Leaving out the pictures, retype exactly the lines from the one holding "white car: 0 -> 2" through the end of the material.
══ DATA EXCERPTS ══
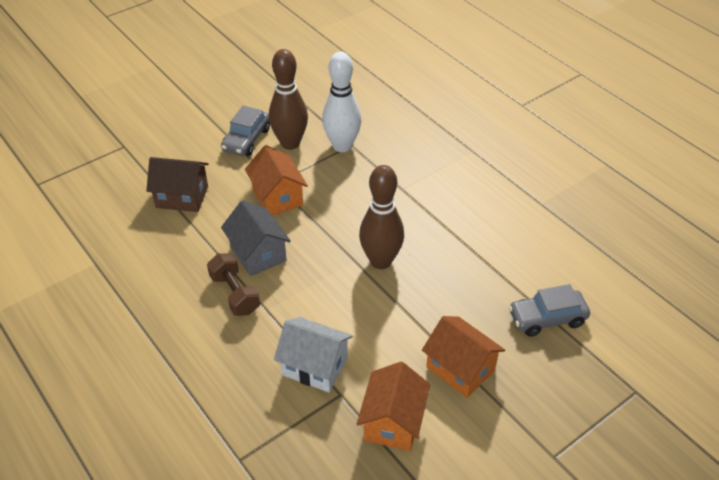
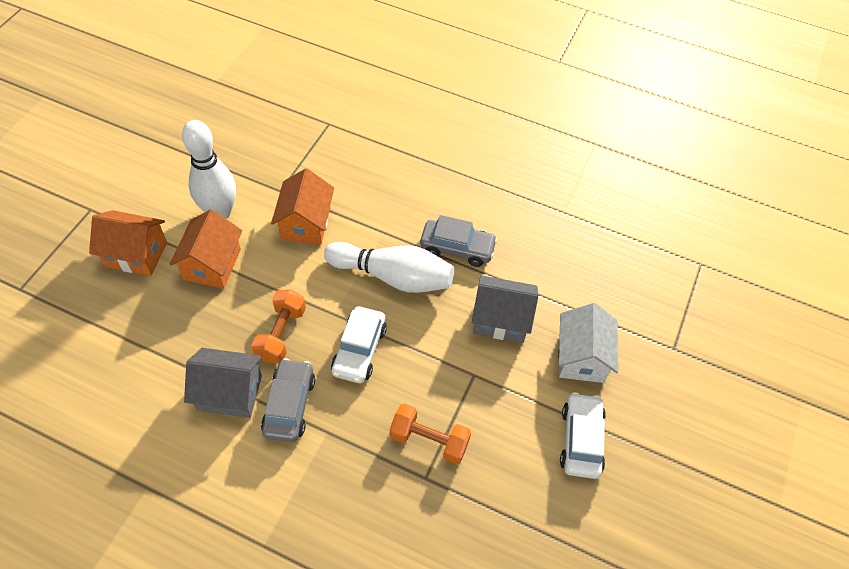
brown bowling pin: 2 -> 0
brown dumbbell: 1 -> 0
brown house: 1 -> 0
grey house: 1 -> 2
orange dumbbell: 0 -> 2
white bowling pin: 1 -> 2
white car: 0 -> 2

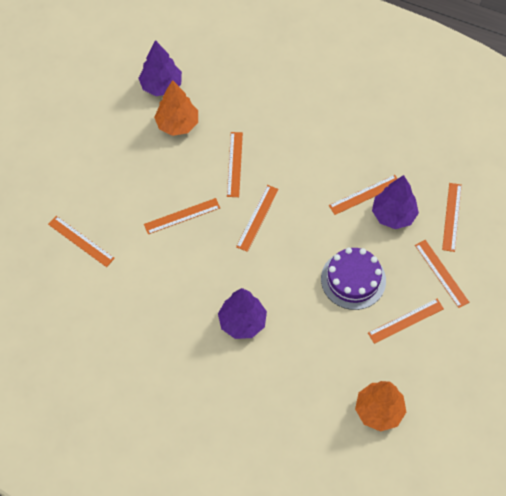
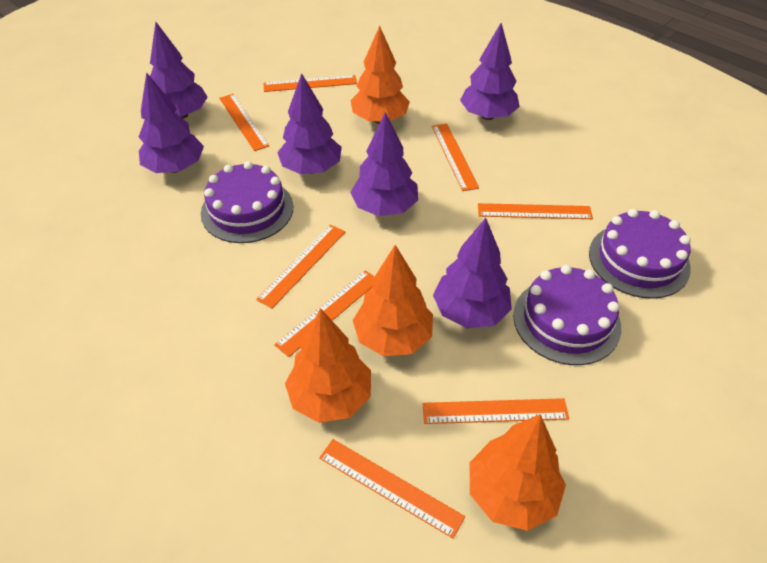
orange tree: 2 -> 4
purple cake: 1 -> 3
purple tree: 3 -> 6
═══
- **COMPLETED EXERCISE**
white car: 0 -> 2

orange tree: 2 -> 4
purple cake: 1 -> 3
purple tree: 3 -> 6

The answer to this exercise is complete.